Copy each line of the following material that has the string "MATRIX".

*** Data excerpts Section Begins ***

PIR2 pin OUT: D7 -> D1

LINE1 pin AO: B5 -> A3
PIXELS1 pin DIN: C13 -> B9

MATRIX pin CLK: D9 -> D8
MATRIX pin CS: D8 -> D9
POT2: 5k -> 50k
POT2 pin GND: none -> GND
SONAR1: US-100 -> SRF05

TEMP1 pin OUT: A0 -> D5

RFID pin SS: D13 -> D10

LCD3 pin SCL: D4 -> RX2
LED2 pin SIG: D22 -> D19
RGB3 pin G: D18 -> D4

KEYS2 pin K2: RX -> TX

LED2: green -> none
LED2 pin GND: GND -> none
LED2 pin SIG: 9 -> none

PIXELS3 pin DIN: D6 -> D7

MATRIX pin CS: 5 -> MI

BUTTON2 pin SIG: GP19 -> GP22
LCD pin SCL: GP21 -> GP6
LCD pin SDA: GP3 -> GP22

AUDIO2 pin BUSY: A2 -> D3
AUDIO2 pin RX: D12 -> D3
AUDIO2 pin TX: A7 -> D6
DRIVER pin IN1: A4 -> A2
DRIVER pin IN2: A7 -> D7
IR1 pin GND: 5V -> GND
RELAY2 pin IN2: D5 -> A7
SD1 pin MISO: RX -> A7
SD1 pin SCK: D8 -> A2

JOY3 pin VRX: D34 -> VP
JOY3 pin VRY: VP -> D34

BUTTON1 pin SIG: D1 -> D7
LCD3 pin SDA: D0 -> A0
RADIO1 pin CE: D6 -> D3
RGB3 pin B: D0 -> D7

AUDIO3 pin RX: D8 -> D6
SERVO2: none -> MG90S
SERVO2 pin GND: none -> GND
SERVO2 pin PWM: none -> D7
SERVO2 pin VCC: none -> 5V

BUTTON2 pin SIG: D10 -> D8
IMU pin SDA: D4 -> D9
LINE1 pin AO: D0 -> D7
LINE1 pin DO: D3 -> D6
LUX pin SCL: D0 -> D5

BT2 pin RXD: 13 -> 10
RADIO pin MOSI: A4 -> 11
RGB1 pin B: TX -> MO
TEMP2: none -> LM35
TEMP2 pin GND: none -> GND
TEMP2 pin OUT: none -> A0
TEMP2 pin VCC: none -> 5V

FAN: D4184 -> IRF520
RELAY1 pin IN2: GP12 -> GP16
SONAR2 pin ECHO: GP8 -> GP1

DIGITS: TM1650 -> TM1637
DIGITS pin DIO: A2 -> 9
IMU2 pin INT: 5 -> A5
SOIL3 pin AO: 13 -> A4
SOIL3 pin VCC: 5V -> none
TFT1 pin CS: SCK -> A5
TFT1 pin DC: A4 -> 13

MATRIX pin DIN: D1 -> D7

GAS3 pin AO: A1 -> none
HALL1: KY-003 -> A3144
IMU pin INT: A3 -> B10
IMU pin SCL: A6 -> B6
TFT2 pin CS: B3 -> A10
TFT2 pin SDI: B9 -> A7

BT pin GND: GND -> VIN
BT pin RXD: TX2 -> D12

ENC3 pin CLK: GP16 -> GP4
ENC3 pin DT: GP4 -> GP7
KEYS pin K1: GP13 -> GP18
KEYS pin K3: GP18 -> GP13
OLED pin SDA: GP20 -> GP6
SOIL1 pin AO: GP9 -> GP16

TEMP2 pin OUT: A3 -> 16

*** Data excerpts Section Ends ***

→ Exercise answer
MATRIX pin CLK: D9 -> D8
MATRIX pin CS: D8 -> D9
MATRIX pin CS: 5 -> MI
MATRIX pin DIN: D1 -> D7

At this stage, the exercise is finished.